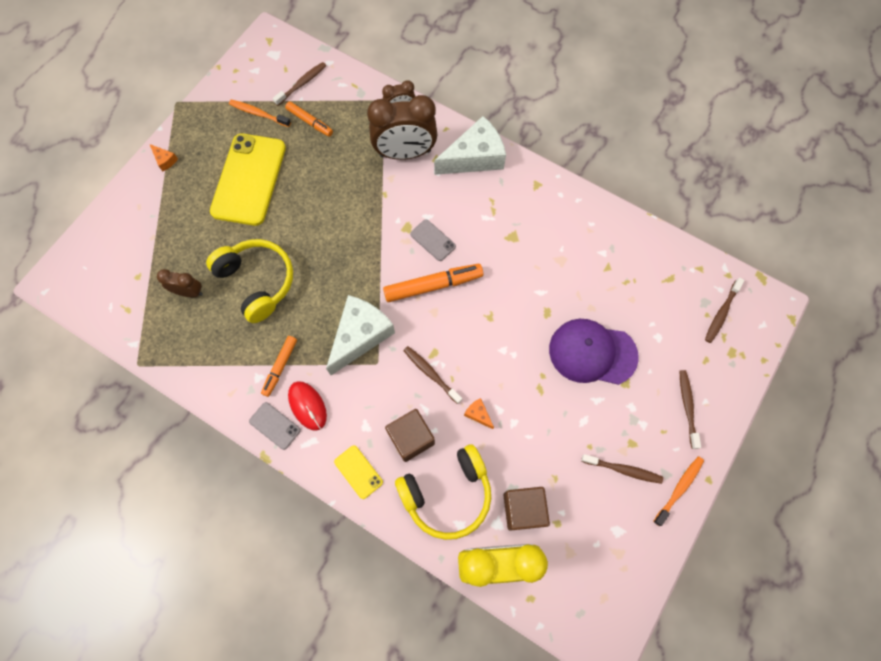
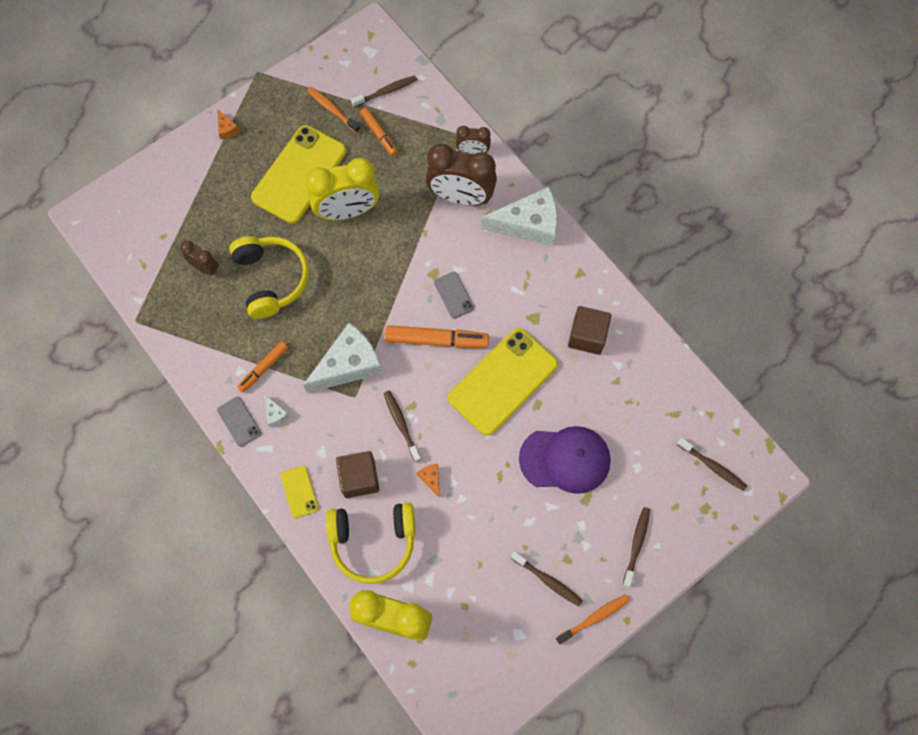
camera: 20 degrees right, 0 degrees up
(306, 197) = (347, 211): none -> yellow clock
(307, 406) = (275, 414): red mouse -> white cheese
(508, 302) = (503, 381): none -> yellow phone
(523, 509) = (438, 582): brown cube -> brown cube (587, 336)
(592, 353) = (565, 459): purple cap -> purple cap turned 150 degrees clockwise
(721, 313) = (712, 466): brown toothbrush -> brown toothbrush turned 105 degrees counterclockwise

════

Your objective:
Single out each line of the records above with the string "none" in it, and copy it.

Output for this exercise:
(306, 197) = (347, 211): none -> yellow clock
(508, 302) = (503, 381): none -> yellow phone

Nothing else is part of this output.